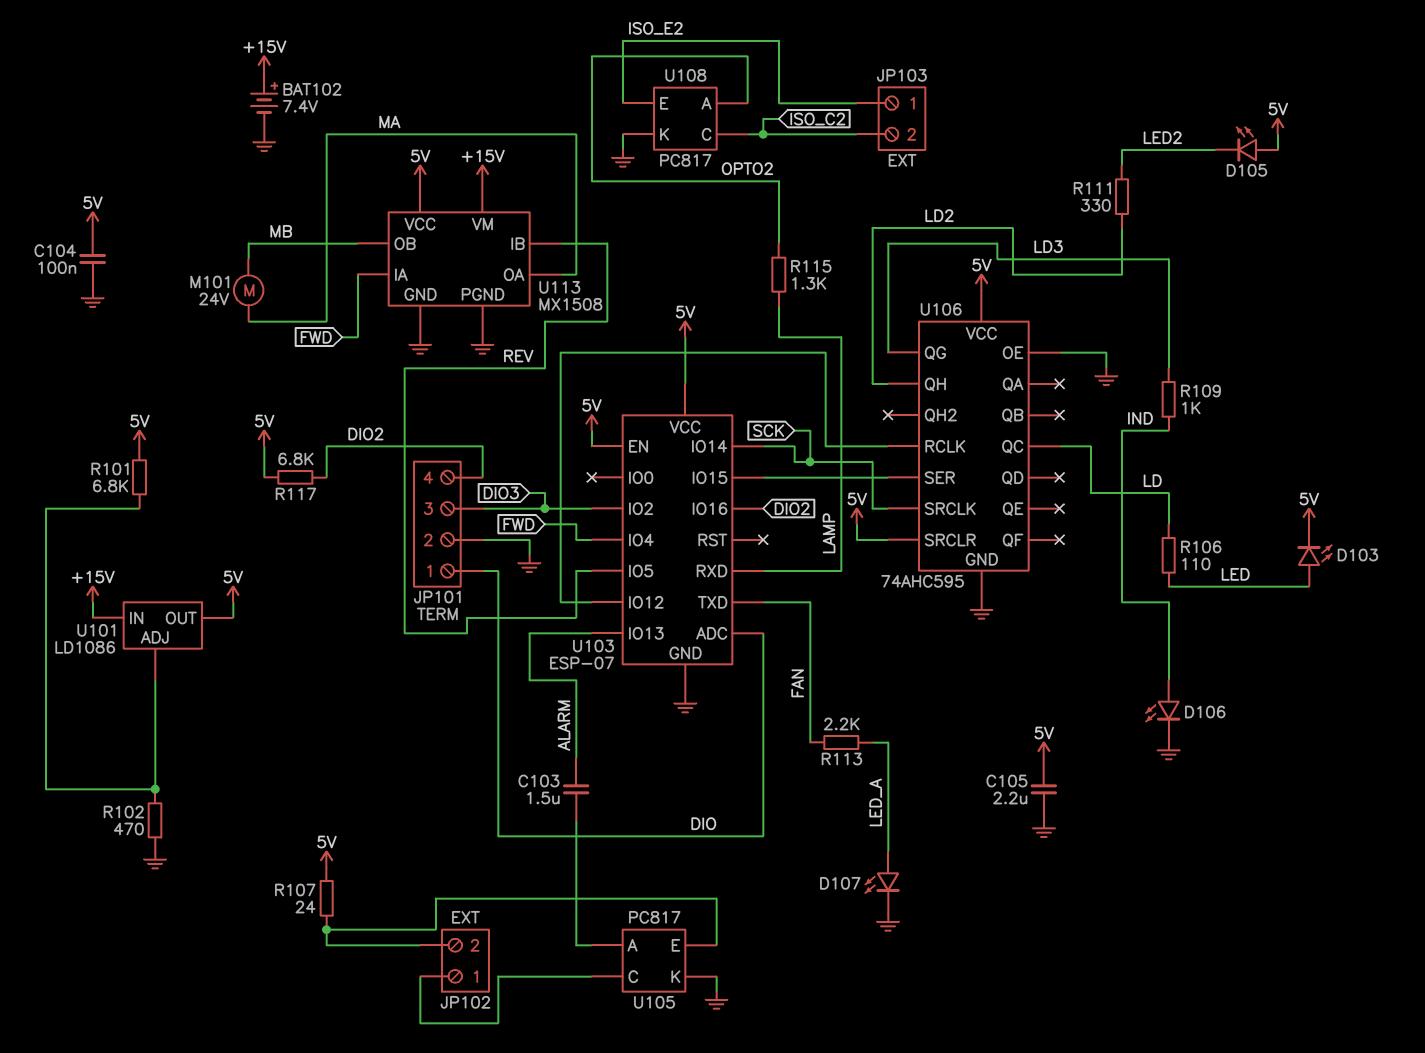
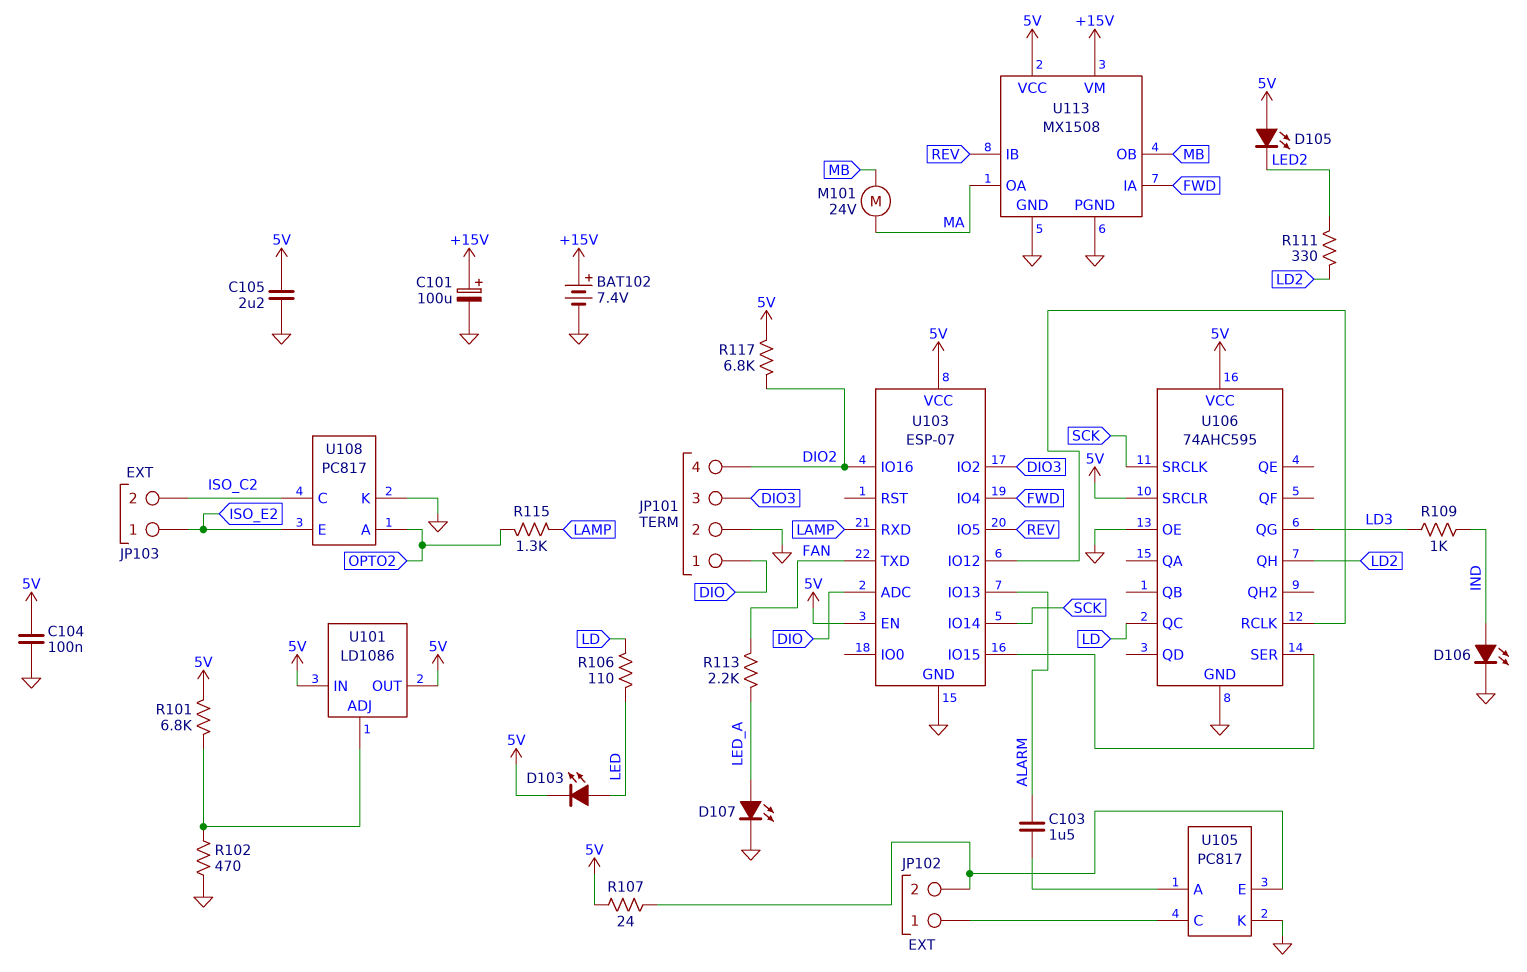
C101: none -> 100uF (plus +15V, minus GND)
U101 pin IN: +15V -> 5V

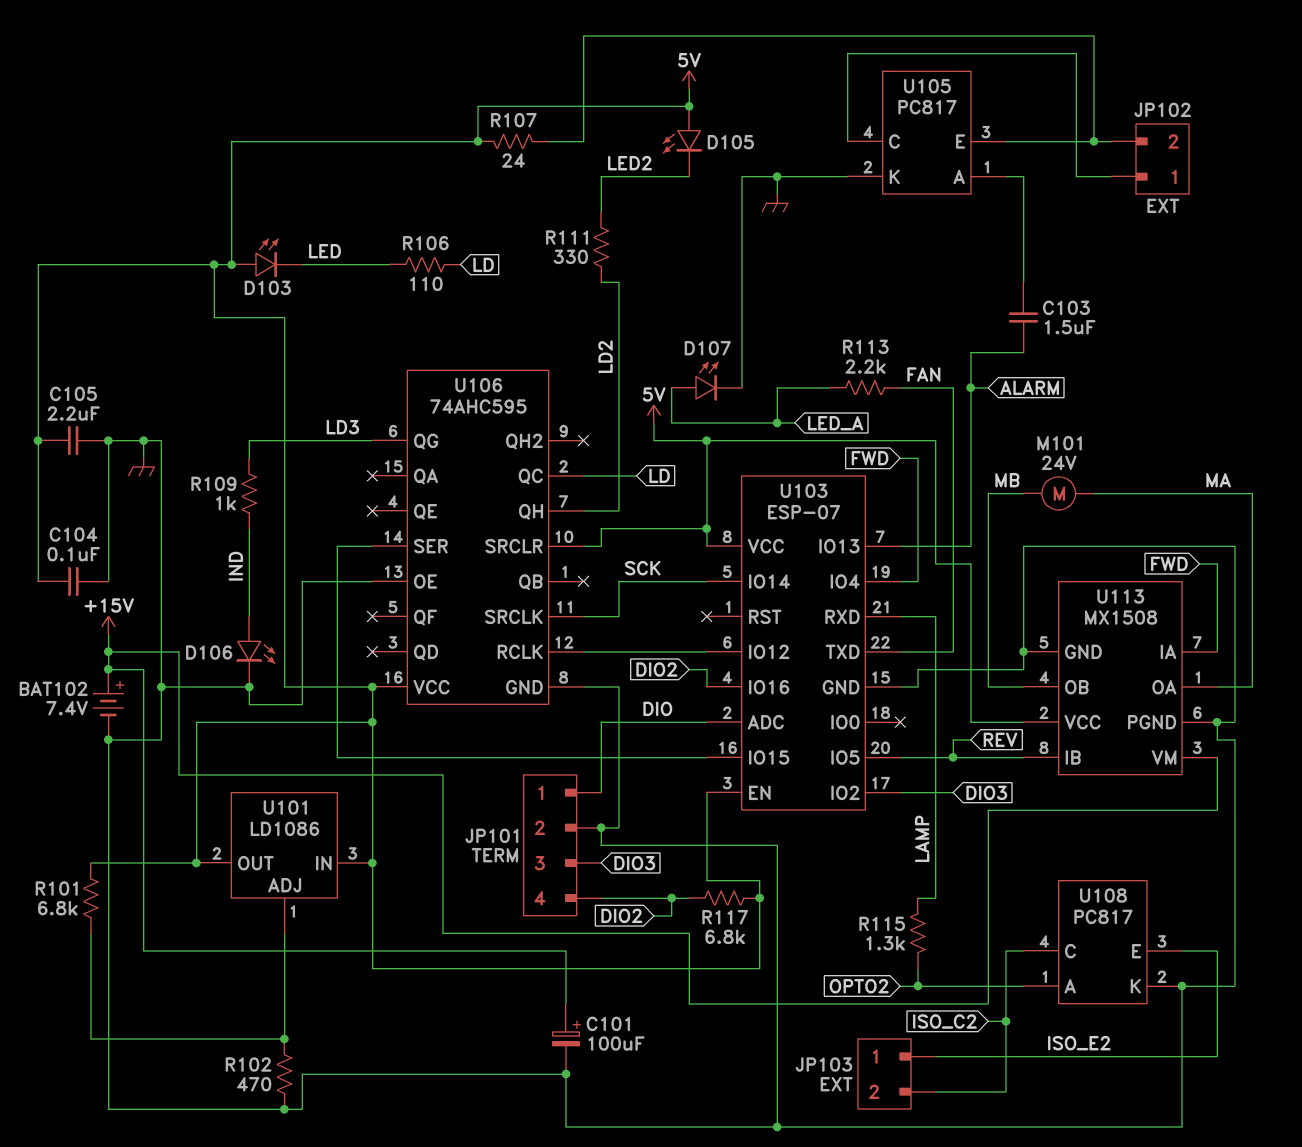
D103: LED (A LED, K 5V) -> LED (A 5V, K LED)

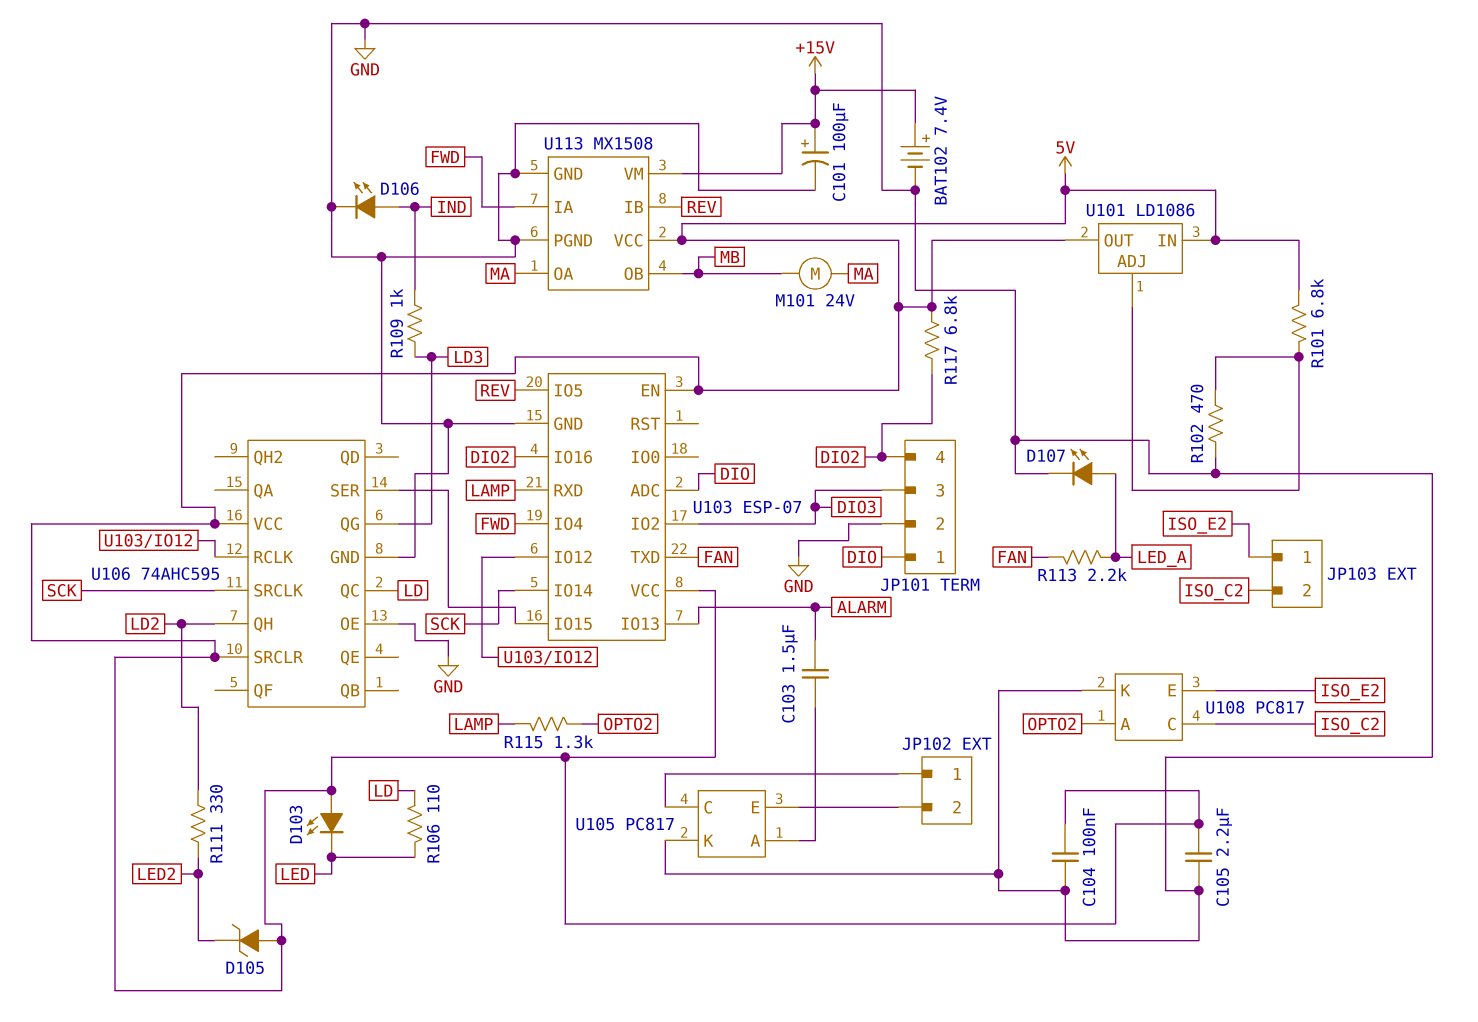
D105: LED (A 5V, K LED2) -> zener (A 5V, K LED2)
R107: 24 (5V, JP102/2) -> none

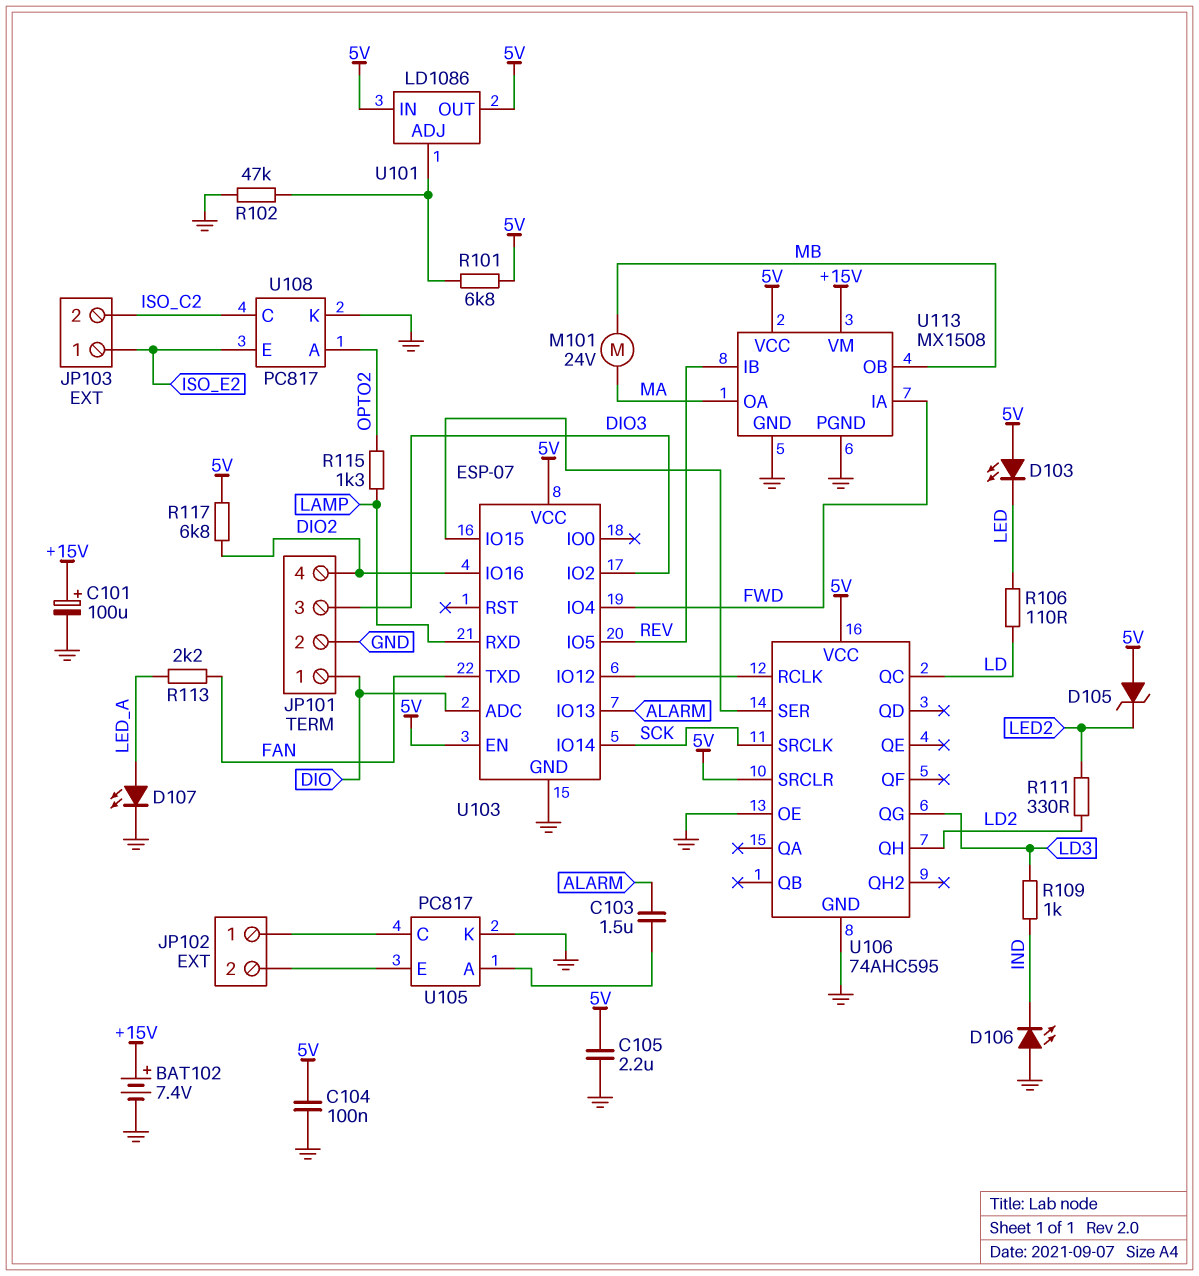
D106: LED (A IND, K GND) -> LED (A GND, K IND)
R102: 470 (GND, U101/ADJ) -> 47k (GND, U101/ADJ)

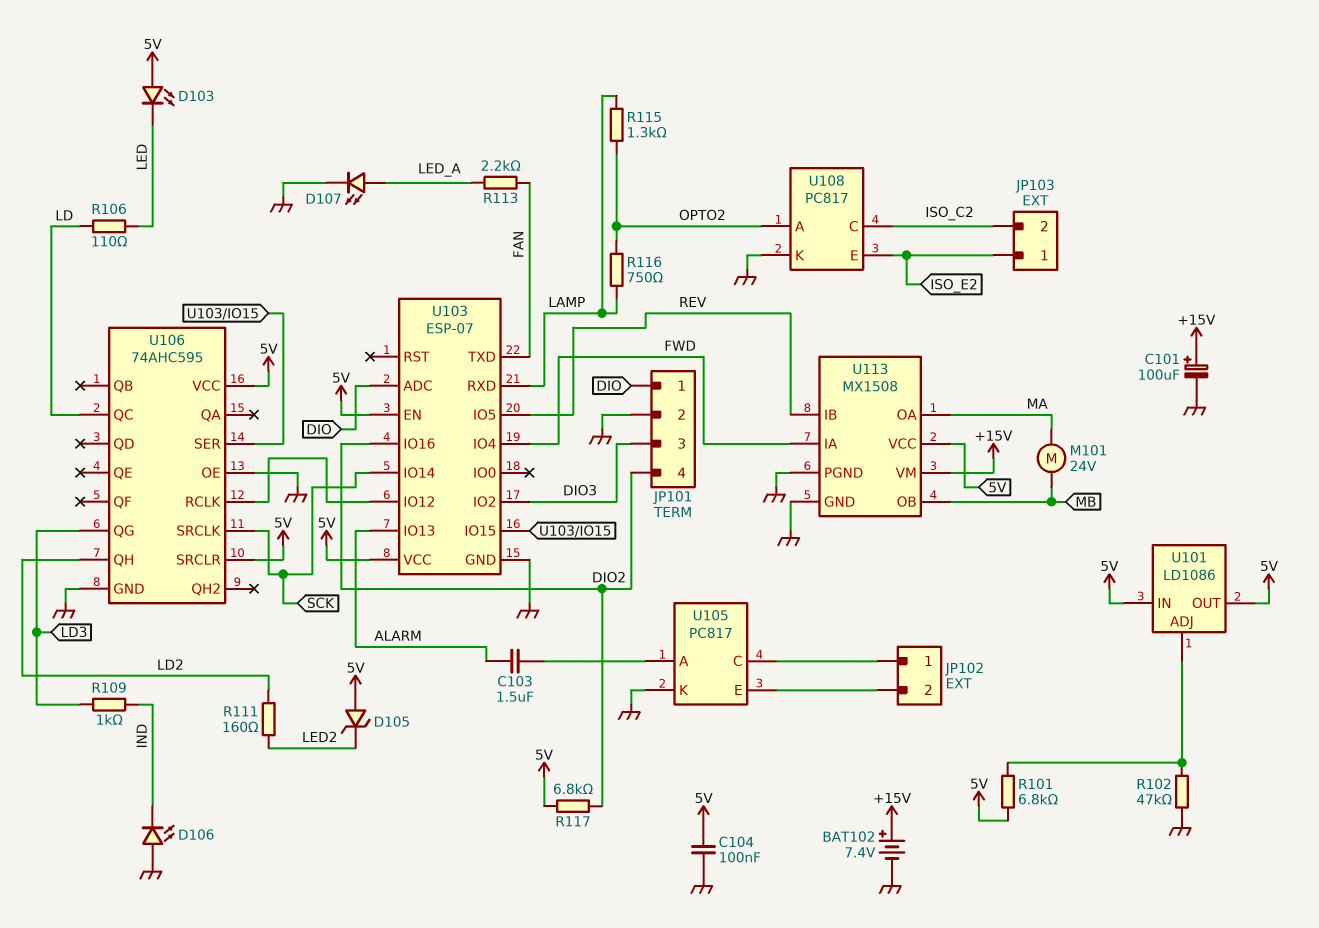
C105: 2.2uF (5V, GND) -> none
R111: 330 (LD2, LED2) -> 160 (LD2, LED2)
R116: none -> 750 (LAMP, OPTO2)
===
▶ **Prompt**
If a line in the entries holds the string "none", it belongs in the tally; state the tally alone.

▶ **Solved problem**
4